PROBLEM: The required output is the lines below from the line containing "R7: none -> 160k (AGND, N003)" to the line containing "IC4: NOT 74HC14", inclusive, retyped exactly. No other lines belong in it.

DATA TO EXAMINE:
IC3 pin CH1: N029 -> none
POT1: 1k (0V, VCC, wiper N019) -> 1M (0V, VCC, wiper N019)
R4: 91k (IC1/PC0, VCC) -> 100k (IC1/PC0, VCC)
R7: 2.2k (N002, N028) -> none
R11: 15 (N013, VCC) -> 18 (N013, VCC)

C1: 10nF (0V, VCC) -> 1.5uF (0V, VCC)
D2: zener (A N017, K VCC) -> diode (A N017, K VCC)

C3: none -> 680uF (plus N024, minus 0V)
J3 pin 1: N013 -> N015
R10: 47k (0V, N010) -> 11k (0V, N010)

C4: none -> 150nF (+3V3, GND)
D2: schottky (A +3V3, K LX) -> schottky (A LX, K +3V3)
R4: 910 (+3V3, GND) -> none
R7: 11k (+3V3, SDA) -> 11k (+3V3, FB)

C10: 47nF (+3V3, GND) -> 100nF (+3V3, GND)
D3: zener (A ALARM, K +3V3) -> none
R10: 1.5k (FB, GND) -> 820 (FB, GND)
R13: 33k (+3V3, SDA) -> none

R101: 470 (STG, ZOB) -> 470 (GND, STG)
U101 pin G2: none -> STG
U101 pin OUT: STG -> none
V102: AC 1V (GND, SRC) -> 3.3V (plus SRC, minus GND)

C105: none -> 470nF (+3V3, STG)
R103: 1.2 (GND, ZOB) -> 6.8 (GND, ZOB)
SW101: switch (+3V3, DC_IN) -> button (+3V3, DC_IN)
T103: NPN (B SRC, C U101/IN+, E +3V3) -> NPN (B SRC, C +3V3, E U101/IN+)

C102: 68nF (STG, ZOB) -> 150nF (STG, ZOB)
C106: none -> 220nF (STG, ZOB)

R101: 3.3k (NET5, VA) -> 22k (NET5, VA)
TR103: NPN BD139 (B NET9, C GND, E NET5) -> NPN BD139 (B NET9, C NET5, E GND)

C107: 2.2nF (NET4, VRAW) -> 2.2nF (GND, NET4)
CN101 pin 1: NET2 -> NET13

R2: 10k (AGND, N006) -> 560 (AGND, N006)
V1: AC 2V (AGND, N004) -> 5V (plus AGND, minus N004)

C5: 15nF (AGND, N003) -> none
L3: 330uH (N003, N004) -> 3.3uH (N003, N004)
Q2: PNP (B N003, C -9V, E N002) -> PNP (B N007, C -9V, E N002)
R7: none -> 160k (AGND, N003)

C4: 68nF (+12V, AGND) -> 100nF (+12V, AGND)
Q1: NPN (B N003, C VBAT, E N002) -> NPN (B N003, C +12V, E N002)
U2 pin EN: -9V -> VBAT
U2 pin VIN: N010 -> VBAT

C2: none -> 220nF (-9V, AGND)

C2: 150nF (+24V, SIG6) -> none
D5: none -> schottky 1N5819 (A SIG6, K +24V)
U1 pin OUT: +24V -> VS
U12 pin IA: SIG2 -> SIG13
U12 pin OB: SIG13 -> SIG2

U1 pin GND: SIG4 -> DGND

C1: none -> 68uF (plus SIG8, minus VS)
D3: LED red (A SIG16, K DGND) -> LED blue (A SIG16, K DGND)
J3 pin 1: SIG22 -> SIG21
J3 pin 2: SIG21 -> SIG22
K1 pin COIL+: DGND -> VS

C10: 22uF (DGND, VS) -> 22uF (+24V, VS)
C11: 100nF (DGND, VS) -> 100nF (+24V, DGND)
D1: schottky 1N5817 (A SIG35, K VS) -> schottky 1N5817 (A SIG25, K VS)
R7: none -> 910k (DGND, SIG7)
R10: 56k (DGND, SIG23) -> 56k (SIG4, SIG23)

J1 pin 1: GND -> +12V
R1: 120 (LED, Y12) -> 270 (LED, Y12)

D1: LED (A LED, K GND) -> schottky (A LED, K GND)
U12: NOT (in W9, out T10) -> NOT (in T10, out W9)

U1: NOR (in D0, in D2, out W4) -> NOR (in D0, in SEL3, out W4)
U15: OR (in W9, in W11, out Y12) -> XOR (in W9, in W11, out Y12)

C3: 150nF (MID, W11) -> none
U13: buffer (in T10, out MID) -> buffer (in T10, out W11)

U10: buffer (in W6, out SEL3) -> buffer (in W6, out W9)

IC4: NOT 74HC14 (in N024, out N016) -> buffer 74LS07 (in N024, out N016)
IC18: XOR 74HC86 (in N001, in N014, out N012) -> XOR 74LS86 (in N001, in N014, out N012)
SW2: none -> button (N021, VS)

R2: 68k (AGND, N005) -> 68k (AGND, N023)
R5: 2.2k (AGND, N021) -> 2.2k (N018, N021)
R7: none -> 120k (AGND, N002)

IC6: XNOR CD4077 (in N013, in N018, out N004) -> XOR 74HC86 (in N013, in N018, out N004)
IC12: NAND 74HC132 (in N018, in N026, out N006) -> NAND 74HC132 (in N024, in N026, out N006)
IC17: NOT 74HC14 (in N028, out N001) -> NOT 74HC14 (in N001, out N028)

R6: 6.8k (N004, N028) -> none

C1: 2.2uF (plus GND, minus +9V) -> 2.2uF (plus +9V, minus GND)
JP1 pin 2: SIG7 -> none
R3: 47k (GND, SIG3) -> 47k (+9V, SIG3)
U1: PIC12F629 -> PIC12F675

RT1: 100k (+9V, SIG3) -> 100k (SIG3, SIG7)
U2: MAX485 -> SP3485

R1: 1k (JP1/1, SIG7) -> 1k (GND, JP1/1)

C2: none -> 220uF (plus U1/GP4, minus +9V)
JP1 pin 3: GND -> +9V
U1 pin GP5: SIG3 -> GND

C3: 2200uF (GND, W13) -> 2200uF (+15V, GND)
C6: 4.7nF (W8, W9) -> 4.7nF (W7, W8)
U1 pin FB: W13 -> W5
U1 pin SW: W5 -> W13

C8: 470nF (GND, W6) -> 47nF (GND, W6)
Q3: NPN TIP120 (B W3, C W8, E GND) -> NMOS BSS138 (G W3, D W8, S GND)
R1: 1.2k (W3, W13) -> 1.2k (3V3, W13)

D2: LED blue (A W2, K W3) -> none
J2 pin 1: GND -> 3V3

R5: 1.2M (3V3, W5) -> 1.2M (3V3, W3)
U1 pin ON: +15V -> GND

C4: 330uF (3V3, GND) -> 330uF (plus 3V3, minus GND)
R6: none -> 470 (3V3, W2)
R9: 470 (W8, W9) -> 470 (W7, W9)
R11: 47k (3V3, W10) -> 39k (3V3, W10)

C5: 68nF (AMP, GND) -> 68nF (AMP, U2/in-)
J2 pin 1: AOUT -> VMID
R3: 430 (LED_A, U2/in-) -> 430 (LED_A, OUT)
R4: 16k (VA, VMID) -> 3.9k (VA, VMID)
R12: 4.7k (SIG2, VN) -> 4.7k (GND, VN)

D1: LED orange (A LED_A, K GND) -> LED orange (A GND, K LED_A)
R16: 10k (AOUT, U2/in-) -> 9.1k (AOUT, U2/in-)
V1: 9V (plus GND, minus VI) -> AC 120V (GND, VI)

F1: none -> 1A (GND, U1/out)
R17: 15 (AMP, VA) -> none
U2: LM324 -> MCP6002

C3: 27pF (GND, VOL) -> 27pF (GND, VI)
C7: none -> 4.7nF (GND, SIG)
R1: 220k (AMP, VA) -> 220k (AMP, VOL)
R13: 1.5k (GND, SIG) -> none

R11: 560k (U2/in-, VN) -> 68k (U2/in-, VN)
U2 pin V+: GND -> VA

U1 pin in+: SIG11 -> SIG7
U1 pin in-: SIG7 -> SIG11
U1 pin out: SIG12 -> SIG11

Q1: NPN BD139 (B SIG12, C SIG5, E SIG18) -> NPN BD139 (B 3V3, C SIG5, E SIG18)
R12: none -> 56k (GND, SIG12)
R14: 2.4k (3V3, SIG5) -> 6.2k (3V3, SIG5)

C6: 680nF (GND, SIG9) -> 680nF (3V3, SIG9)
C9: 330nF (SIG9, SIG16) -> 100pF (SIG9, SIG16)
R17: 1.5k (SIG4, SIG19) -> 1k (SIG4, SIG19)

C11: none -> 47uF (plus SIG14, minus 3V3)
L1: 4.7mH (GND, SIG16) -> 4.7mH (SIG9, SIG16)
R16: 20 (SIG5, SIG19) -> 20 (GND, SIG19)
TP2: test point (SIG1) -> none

ANSWER SPACE:
R7: none -> 160k (AGND, N003)

C4: 68nF (+12V, AGND) -> 100nF (+12V, AGND)
Q1: NPN (B N003, C VBAT, E N002) -> NPN (B N003, C +12V, E N002)
U2 pin EN: -9V -> VBAT
U2 pin VIN: N010 -> VBAT

C2: none -> 220nF (-9V, AGND)

C2: 150nF (+24V, SIG6) -> none
D5: none -> schottky 1N5819 (A SIG6, K +24V)
U1 pin OUT: +24V -> VS
U12 pin IA: SIG2 -> SIG13
U12 pin OB: SIG13 -> SIG2

U1 pin GND: SIG4 -> DGND

C1: none -> 68uF (plus SIG8, minus VS)
D3: LED red (A SIG16, K DGND) -> LED blue (A SIG16, K DGND)
J3 pin 1: SIG22 -> SIG21
J3 pin 2: SIG21 -> SIG22
K1 pin COIL+: DGND -> VS

C10: 22uF (DGND, VS) -> 22uF (+24V, VS)
C11: 100nF (DGND, VS) -> 100nF (+24V, DGND)
D1: schottky 1N5817 (A SIG35, K VS) -> schottky 1N5817 (A SIG25, K VS)
R7: none -> 910k (DGND, SIG7)
R10: 56k (DGND, SIG23) -> 56k (SIG4, SIG23)

J1 pin 1: GND -> +12V
R1: 120 (LED, Y12) -> 270 (LED, Y12)

D1: LED (A LED, K GND) -> schottky (A LED, K GND)
U12: NOT (in W9, out T10) -> NOT (in T10, out W9)

U1: NOR (in D0, in D2, out W4) -> NOR (in D0, in SEL3, out W4)
U15: OR (in W9, in W11, out Y12) -> XOR (in W9, in W11, out Y12)

C3: 150nF (MID, W11) -> none
U13: buffer (in T10, out MID) -> buffer (in T10, out W11)

U10: buffer (in W6, out SEL3) -> buffer (in W6, out W9)

IC4: NOT 74HC14 (in N024, out N016) -> buffer 74LS07 (in N024, out N016)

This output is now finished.